### Your objective
Write out the full listing exactly as given, minus the images.

### Records for the exercise
· · ·
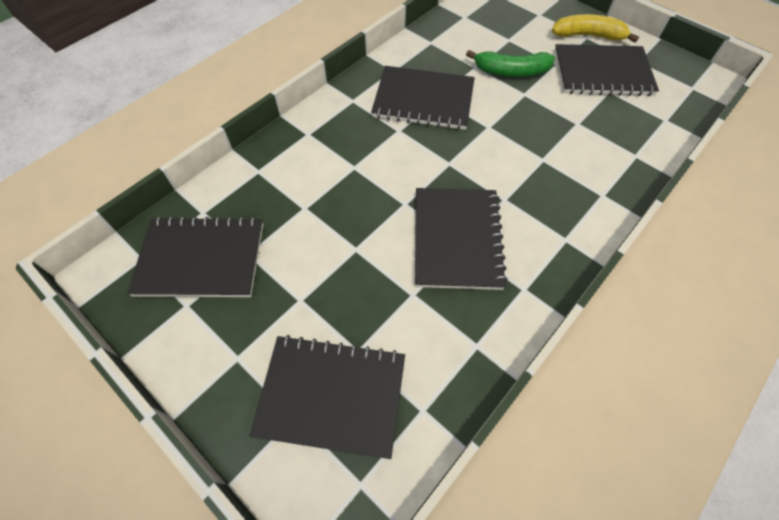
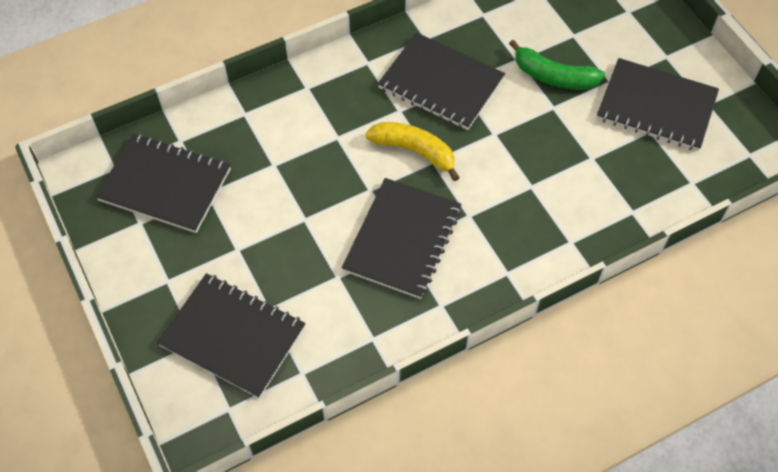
camera: 20 degrees right, 0 degrees up
(587, 36) = (668, 55): yellow banana -> yellow banana (414, 151)

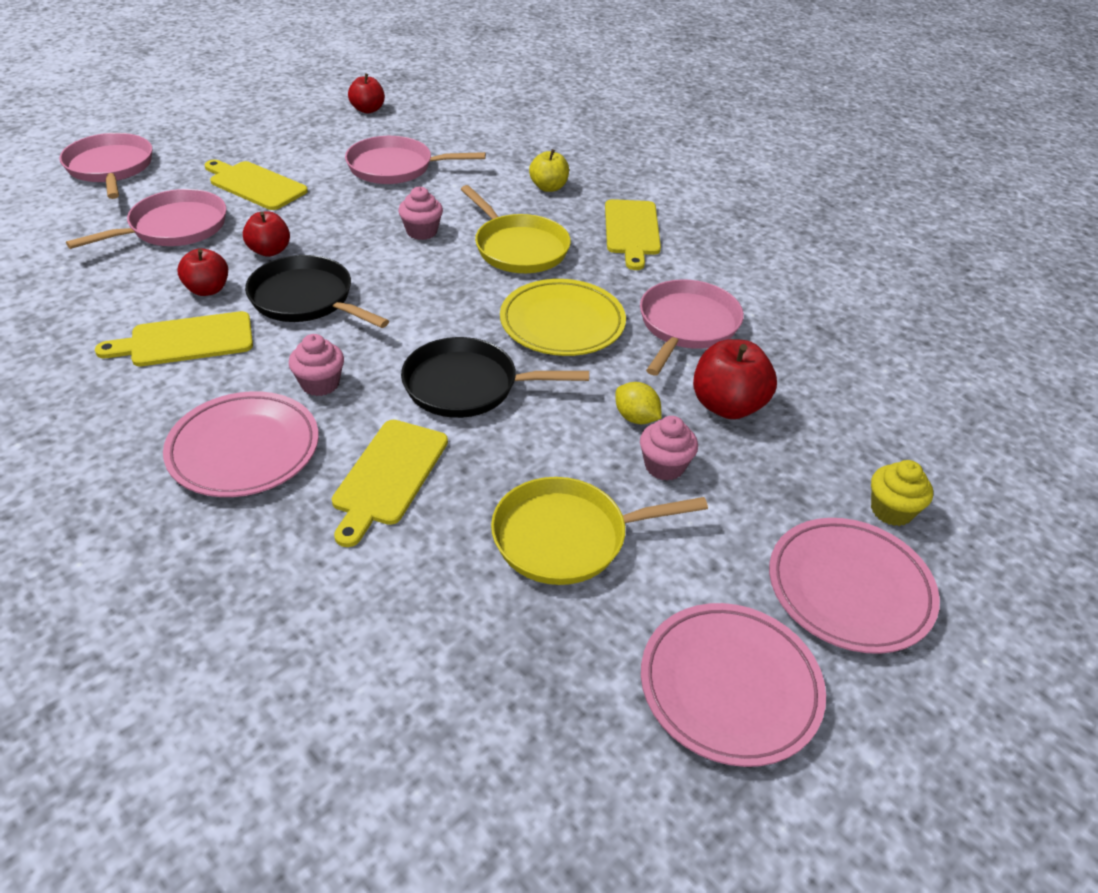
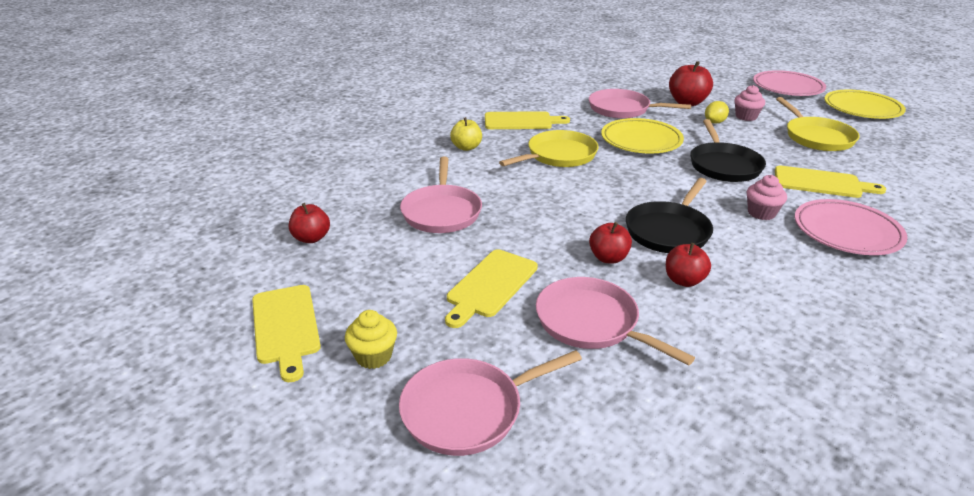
camera: 90 degrees left, 10 degrees down
(186, 340) = (758, 278): yellow cutting board -> yellow cutting board (285, 327)
(422, 231) = (549, 192): pink cupcake -> none
(730, 687) = (862, 109): pink plate -> yellow plate
(891, 510) = (733, 78): yellow cupcake -> yellow cupcake (373, 356)

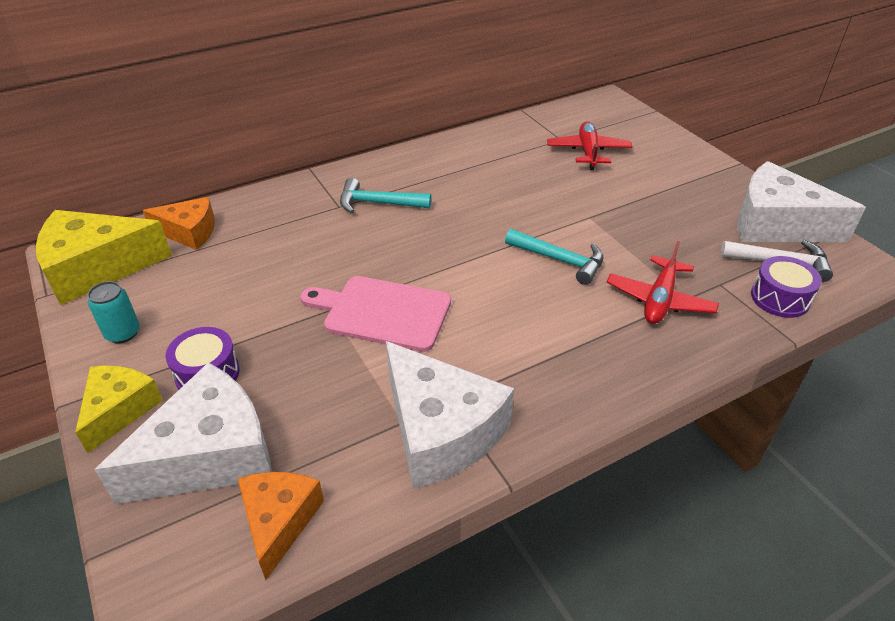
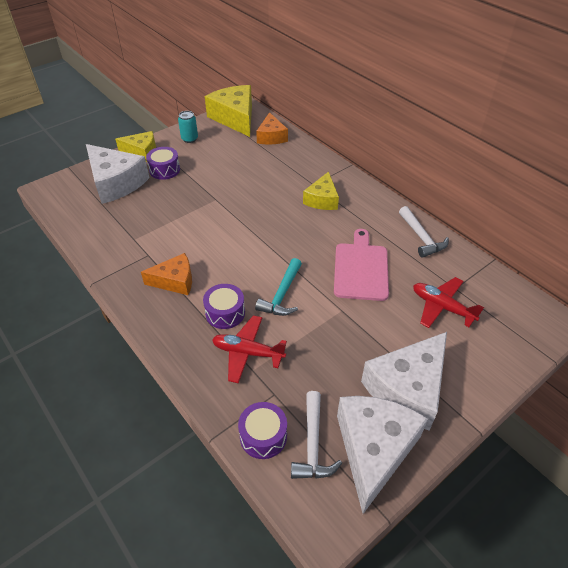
camera: 80 degrees right, 5 degrees up
(279, 521) = (79, 210): orange cheese -> orange cheese (175, 281)
(378, 203) = (322, 199): turquoise hammer -> yellow cheese
(382, 312) = (215, 219): pink cutting board -> pink cutting board (361, 268)
(440, 430) = (128, 253): white cheese -> white cheese (407, 389)
(477, 144) = (421, 238): none -> white hammer
(588, 152) = (442, 307): red plane -> red plane turned 135 degrees counterclockwise
(590, 316) = (225, 313): none -> purple drum

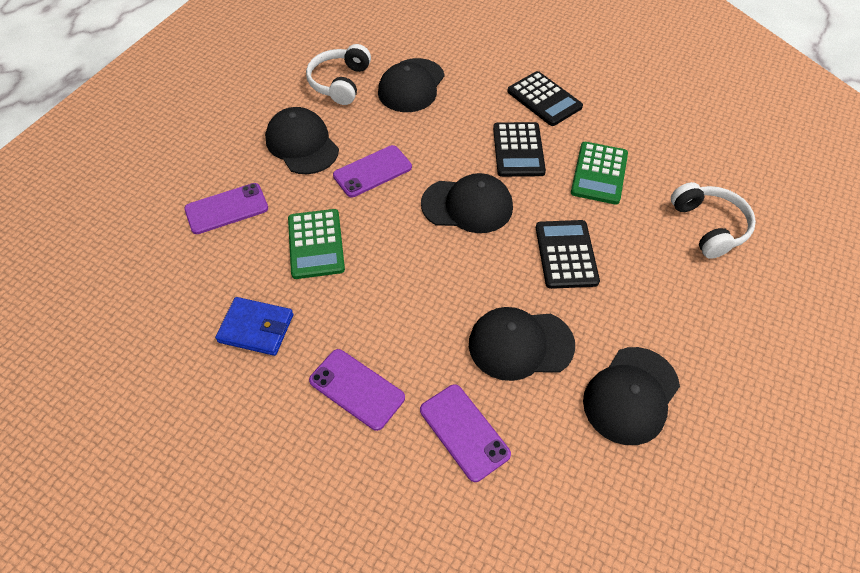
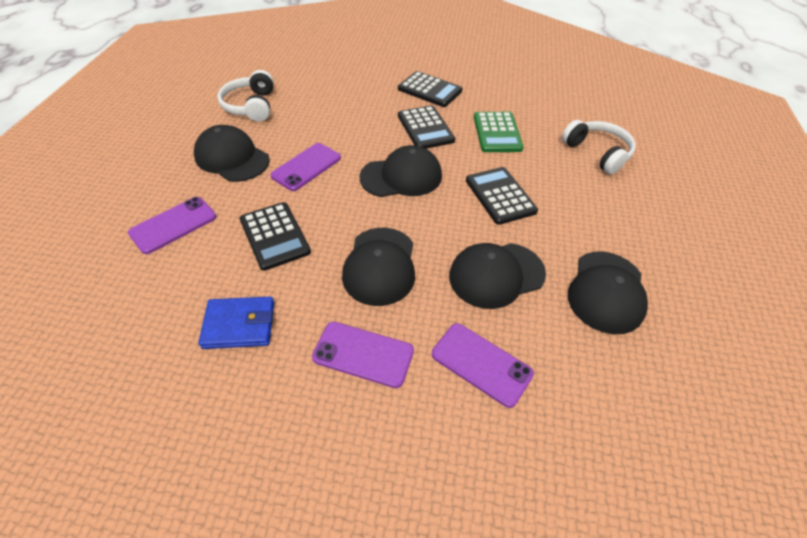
camera: 20 degrees left, 5 degrees down
(316, 244) = (275, 236): green calculator -> black calculator
(411, 86) = (315, 98): black cap -> black cap (380, 266)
· · ·
### Result
camera: 20 degrees right, 0 degrees up
(587, 36) = (668, 55): yellow banana -> yellow banana (414, 151)

camera: 90 degrees left, 10 degrees down
(186, 340) = (758, 278): yellow cutting board -> yellow cutting board (285, 327)
(422, 231) = (549, 192): pink cupcake -> none
(730, 687) = (862, 109): pink plate -> yellow plate
(891, 510) = (733, 78): yellow cupcake -> yellow cupcake (373, 356)

camera: 80 degrees right, 5 degrees up
(279, 521) = (79, 210): orange cheese -> orange cheese (175, 281)
(378, 203) = (322, 199): turquoise hammer -> yellow cheese
(382, 312) = (215, 219): pink cutting board -> pink cutting board (361, 268)
(440, 430) = (128, 253): white cheese -> white cheese (407, 389)
(477, 144) = (421, 238): none -> white hammer
(588, 152) = (442, 307): red plane -> red plane turned 135 degrees counterclockwise
(590, 316) = (225, 313): none -> purple drum

camera: 20 degrees left, 5 degrees down
(316, 244) = (275, 236): green calculator -> black calculator
(411, 86) = (315, 98): black cap -> black cap (380, 266)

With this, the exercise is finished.